Show every line of the data that contains the string "Identify".

PROVIDED INFORMATION:
____________
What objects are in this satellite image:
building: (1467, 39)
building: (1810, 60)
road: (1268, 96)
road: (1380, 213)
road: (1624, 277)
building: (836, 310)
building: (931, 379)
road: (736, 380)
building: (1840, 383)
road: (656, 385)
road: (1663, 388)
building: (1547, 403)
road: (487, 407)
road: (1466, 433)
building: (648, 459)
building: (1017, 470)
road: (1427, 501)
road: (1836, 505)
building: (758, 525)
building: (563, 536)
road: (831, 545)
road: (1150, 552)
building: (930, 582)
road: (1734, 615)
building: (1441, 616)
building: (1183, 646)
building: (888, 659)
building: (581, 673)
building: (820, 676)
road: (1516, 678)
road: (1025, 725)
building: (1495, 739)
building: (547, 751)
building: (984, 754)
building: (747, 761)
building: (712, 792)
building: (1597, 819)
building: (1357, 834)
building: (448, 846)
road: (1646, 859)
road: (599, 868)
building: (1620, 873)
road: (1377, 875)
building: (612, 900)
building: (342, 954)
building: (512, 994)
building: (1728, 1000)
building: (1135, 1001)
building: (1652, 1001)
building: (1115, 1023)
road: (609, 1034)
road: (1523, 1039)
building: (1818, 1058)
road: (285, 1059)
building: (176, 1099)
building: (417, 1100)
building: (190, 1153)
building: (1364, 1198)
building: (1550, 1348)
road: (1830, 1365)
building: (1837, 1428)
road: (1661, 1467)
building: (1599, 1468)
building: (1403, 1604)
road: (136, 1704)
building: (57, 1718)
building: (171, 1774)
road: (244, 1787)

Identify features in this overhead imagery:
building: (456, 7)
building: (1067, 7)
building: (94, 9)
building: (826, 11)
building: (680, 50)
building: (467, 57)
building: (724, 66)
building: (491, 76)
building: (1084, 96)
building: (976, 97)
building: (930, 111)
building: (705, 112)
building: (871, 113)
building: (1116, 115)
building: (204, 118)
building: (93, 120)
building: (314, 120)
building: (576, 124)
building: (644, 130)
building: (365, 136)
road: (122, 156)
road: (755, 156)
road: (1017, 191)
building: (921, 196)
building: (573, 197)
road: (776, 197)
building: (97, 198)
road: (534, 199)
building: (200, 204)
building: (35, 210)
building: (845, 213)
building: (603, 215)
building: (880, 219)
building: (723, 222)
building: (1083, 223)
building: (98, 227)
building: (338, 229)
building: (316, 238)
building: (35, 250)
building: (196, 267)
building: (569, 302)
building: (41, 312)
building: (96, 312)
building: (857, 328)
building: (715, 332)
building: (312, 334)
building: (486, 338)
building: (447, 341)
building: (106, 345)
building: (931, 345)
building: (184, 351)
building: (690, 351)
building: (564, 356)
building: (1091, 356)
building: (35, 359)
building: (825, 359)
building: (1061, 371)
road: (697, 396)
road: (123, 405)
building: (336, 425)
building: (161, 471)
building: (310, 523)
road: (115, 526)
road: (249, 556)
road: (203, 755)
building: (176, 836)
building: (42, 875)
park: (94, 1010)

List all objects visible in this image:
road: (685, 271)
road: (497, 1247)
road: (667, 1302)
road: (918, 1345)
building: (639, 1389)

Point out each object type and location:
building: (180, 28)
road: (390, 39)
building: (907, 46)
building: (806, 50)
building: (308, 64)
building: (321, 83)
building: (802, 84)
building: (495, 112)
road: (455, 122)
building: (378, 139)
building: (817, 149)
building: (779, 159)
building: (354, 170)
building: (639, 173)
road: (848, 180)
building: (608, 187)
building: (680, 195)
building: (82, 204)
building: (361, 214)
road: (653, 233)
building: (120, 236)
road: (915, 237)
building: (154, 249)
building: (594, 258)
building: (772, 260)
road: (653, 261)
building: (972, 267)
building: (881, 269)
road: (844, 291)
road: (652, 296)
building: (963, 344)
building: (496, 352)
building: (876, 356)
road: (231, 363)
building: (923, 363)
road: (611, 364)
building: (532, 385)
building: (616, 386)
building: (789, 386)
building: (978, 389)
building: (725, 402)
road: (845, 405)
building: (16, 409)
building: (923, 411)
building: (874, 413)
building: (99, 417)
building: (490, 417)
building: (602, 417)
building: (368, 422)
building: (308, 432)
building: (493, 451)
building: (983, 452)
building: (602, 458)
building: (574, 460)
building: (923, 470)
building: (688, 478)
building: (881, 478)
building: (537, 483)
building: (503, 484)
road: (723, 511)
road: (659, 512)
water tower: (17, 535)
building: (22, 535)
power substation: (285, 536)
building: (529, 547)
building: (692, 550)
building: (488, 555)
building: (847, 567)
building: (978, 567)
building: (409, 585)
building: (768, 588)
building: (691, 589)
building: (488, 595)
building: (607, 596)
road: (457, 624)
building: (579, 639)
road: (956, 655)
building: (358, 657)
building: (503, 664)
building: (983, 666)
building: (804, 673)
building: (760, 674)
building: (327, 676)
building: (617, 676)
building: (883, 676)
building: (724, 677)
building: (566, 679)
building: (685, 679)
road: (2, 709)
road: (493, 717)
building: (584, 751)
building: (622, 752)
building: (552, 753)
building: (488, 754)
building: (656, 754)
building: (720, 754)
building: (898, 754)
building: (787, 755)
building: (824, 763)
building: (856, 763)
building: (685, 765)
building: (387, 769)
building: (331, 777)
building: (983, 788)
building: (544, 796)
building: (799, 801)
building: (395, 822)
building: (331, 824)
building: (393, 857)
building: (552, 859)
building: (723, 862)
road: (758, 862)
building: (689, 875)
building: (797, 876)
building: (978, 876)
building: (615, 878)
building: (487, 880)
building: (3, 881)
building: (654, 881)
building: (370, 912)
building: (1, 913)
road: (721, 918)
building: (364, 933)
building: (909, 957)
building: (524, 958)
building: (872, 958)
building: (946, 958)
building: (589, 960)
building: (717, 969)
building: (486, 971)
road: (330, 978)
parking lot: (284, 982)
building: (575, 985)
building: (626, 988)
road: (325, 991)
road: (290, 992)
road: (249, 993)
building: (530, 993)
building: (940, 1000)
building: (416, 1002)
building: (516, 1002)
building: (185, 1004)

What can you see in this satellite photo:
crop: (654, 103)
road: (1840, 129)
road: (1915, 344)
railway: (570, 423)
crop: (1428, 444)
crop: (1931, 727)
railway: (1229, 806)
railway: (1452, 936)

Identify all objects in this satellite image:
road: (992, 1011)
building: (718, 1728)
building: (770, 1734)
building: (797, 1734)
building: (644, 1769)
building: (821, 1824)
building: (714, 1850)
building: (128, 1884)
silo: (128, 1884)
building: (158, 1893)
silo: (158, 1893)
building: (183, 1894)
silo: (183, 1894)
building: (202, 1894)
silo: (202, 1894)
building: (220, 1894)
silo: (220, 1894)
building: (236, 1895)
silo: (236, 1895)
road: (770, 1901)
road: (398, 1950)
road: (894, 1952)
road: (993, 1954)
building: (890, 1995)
____________
ANSWER TO THE PROBLEM:
Identify features in this overhead imagery:
Identify all objects in this satellite image:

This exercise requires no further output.